ЗАДАНИЕ: Отберите из приведенных ниже записей все строки, содержащие слово «numericTimeSignature», с учетом регистра.

-------- ИСХОДНЫЕ СТРОКИ

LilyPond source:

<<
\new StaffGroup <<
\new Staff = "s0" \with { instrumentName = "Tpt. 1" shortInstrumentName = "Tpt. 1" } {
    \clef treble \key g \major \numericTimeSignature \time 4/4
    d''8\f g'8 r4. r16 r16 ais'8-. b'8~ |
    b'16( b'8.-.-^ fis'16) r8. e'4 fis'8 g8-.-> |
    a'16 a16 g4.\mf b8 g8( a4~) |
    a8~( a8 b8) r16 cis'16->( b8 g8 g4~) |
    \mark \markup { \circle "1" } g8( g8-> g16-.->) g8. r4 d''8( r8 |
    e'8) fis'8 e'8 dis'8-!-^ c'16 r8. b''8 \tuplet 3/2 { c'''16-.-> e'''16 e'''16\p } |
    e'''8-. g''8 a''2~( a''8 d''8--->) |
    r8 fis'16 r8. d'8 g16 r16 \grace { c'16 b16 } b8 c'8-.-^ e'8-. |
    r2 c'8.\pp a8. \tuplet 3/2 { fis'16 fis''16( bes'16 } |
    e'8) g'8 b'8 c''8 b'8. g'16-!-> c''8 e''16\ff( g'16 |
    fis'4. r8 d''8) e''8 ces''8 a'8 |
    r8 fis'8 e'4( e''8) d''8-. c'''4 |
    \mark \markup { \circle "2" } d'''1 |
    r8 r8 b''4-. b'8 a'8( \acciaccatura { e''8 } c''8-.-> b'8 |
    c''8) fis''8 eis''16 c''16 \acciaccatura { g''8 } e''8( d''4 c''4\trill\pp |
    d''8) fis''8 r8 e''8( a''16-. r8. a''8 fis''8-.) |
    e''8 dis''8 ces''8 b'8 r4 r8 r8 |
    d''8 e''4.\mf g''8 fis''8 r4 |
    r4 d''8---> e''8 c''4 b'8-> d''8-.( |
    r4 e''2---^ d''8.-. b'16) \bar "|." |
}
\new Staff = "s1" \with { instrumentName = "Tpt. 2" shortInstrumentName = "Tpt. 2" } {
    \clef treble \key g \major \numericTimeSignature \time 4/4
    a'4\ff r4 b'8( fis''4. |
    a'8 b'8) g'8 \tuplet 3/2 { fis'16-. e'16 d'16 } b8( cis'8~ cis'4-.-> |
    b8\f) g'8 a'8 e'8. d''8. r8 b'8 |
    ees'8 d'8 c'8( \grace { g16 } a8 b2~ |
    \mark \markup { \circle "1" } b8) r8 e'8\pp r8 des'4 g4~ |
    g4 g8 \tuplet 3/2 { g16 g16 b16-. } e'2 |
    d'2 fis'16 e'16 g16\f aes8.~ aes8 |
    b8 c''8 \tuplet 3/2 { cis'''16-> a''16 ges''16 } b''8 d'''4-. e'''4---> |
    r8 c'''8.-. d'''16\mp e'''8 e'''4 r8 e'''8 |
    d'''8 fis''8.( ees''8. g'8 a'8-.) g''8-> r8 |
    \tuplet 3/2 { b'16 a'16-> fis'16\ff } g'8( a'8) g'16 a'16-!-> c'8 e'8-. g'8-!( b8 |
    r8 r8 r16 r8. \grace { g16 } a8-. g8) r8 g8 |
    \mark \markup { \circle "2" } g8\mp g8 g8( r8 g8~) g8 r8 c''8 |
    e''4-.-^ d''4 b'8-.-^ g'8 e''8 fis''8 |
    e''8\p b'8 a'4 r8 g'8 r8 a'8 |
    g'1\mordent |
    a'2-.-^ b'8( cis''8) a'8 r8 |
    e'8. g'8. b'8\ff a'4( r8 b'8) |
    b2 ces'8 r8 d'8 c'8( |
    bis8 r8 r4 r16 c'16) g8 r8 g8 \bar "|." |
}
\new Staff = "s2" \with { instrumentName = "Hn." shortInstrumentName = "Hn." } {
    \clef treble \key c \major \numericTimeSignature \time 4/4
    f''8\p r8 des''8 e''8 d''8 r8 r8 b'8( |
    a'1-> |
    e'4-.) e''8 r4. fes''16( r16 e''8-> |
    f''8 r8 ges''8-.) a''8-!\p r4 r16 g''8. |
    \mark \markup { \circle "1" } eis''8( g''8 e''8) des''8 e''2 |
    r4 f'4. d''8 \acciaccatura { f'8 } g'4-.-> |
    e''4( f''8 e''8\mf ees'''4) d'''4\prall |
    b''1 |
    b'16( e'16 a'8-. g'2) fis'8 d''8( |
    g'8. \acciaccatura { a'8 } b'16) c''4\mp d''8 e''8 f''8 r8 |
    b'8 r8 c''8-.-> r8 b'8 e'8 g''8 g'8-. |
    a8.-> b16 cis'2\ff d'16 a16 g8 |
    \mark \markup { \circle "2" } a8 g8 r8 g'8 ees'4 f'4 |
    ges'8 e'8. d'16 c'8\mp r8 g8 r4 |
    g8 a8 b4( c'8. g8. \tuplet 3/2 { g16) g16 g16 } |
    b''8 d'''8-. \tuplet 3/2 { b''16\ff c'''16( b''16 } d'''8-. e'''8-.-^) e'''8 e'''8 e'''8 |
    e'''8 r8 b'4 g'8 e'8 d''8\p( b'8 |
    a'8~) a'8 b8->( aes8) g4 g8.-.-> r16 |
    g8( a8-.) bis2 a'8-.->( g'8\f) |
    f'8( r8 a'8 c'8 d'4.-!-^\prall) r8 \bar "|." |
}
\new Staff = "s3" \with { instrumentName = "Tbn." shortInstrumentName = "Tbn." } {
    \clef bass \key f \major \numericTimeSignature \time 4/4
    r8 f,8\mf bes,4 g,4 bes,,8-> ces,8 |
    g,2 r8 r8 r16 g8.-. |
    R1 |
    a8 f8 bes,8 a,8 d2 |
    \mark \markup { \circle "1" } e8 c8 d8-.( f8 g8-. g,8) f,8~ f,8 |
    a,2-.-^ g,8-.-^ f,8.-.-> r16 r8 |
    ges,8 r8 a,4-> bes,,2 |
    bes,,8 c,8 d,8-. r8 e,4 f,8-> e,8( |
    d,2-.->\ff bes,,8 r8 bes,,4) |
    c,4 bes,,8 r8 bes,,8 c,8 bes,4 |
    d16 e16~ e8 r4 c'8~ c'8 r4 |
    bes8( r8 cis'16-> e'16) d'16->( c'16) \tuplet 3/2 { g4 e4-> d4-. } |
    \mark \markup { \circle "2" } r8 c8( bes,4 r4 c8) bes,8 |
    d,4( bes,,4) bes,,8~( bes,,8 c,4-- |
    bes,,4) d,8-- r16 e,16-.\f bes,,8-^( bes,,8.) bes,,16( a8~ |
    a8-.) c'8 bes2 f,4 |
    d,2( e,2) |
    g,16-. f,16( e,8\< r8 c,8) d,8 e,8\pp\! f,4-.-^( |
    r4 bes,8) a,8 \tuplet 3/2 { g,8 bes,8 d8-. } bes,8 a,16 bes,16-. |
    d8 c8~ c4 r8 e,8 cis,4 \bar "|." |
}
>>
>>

----------------
-------- ИСХОДНЫЕ СТРОКИ

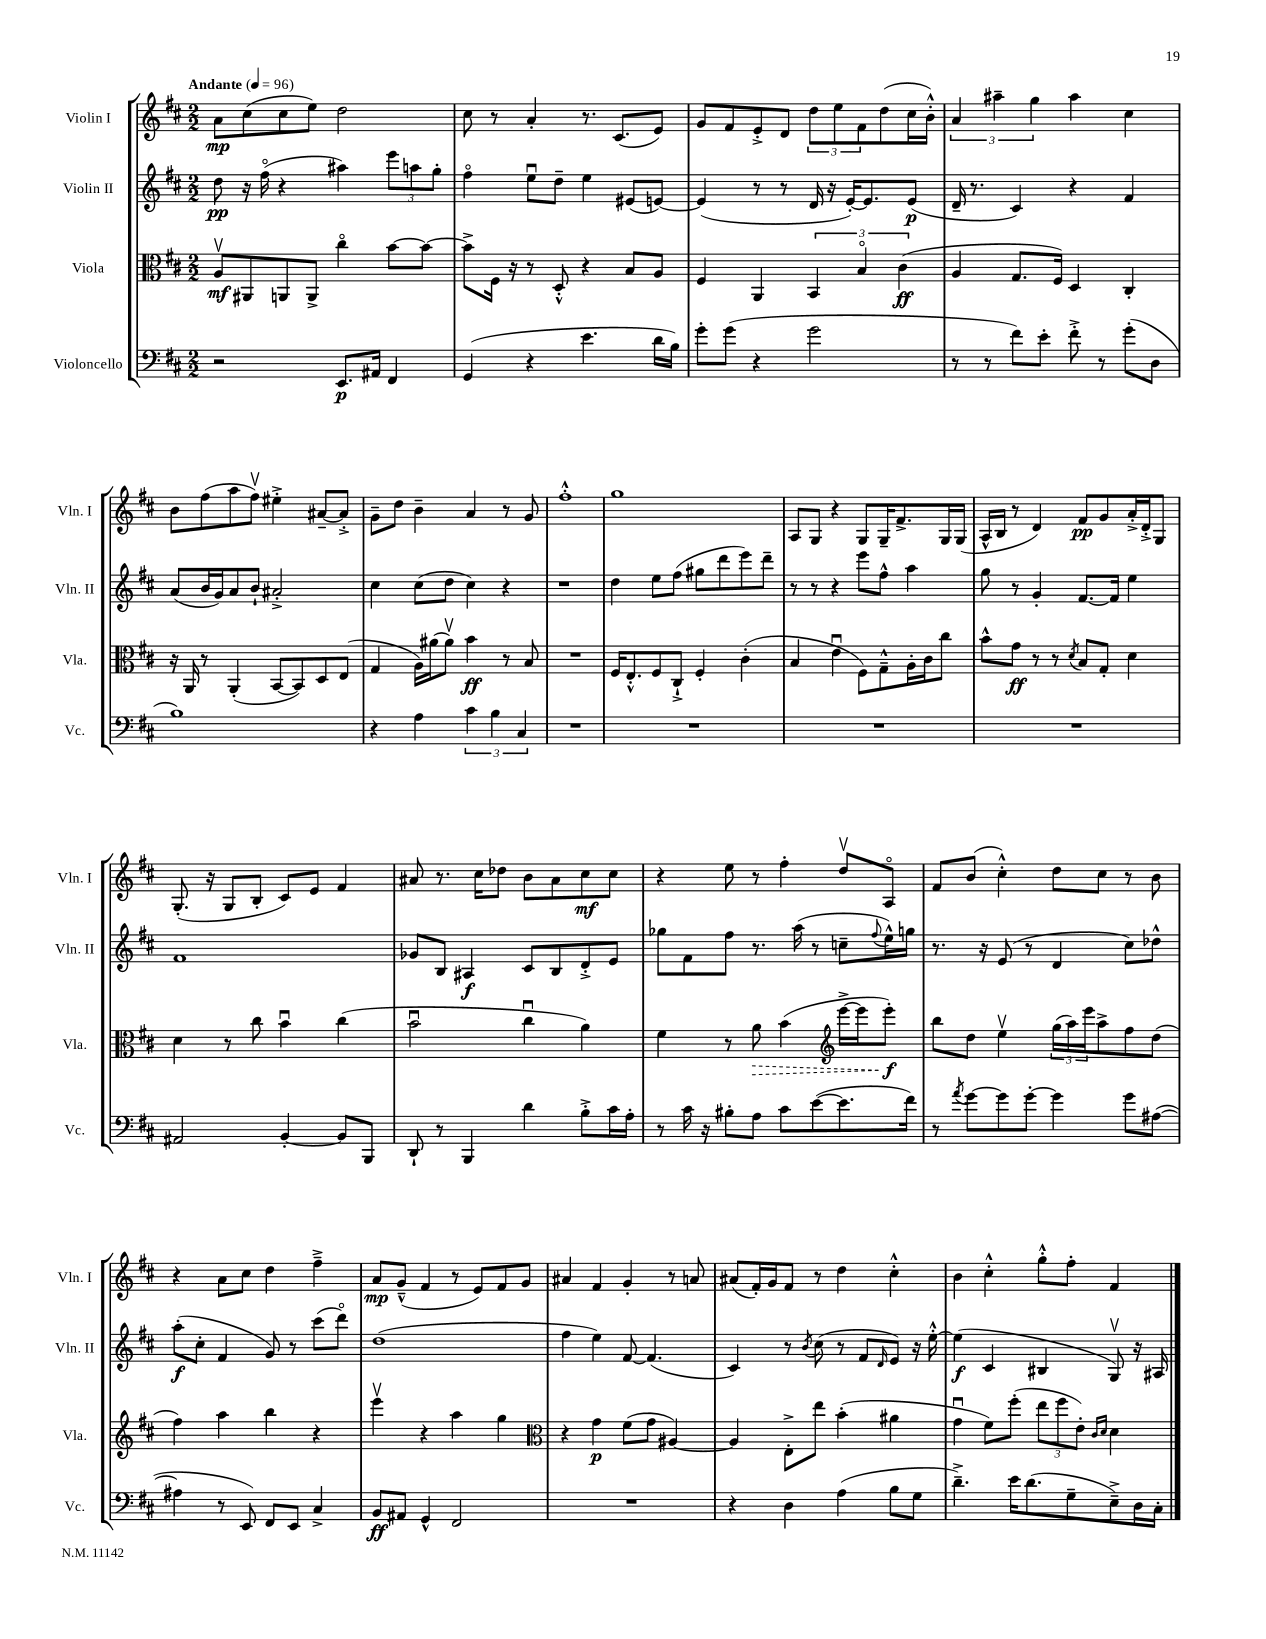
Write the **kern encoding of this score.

----------------

РЕЗУЛЬТАТ ВЫПОЛНЕНИЯ:
    \clef treble \key g \major \numericTimeSignature \time 4/4
    \clef treble \key g \major \numericTimeSignature \time 4/4
    \clef treble \key c \major \numericTimeSignature \time 4/4
    \clef bass \key f \major \numericTimeSignature \time 4/4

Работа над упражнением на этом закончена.